▶ [Task item]: Each line below must be set down exactly; omit any image you find.

▶ [Information shown]:
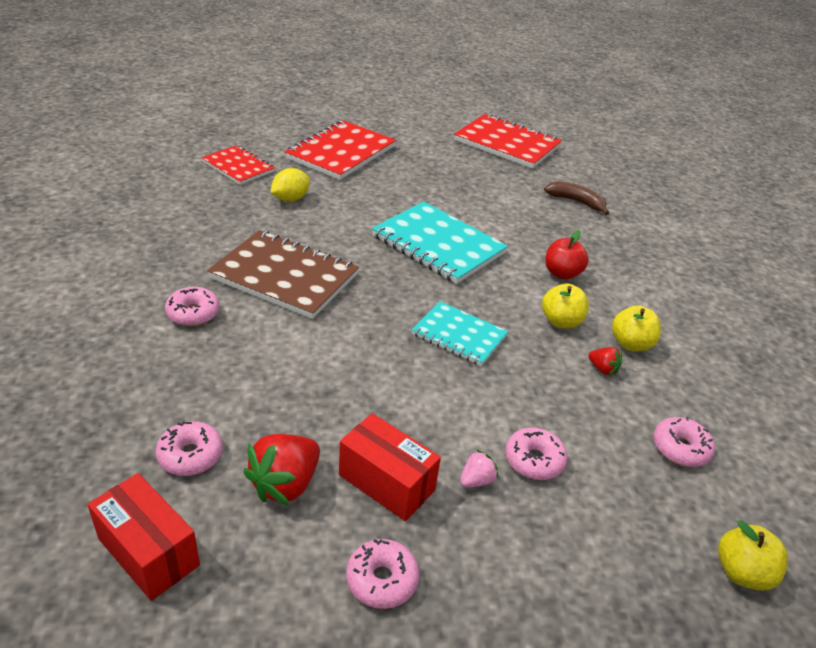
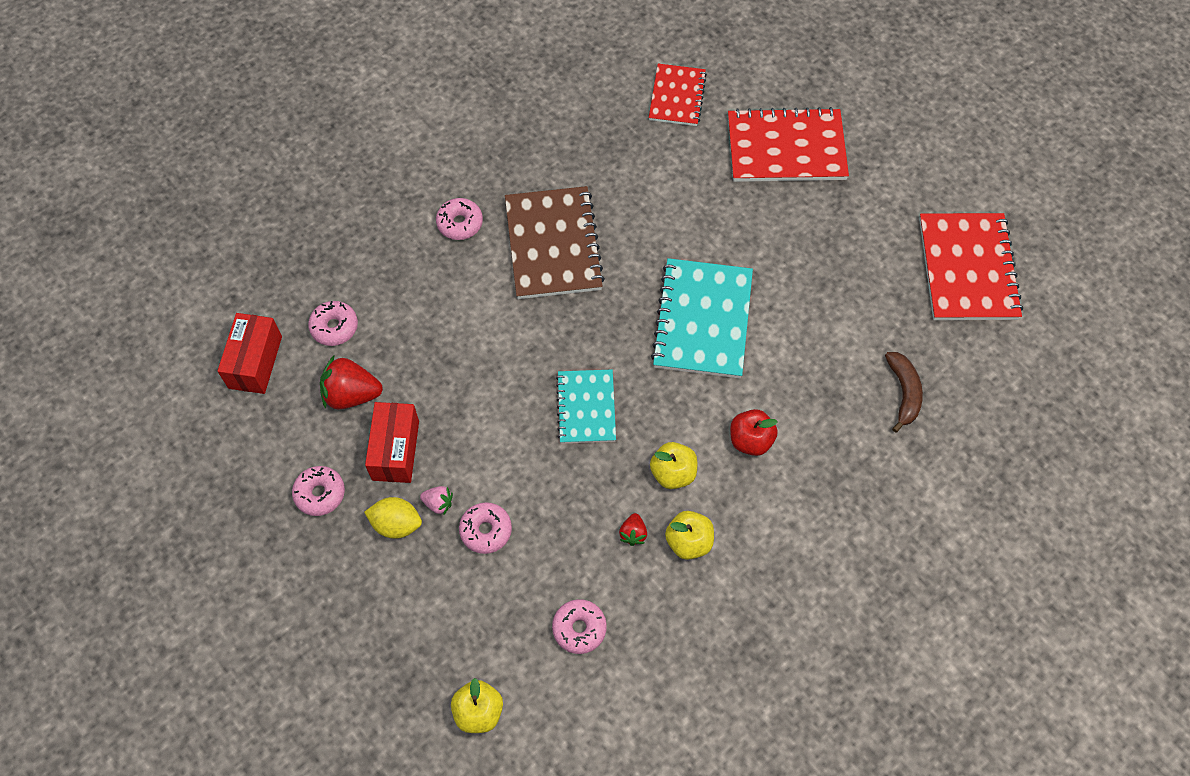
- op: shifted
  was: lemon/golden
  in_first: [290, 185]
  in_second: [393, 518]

▶ [Output of the task]:
- op: shifted
  was: lemon/golden
  in_first: [290, 185]
  in_second: [393, 518]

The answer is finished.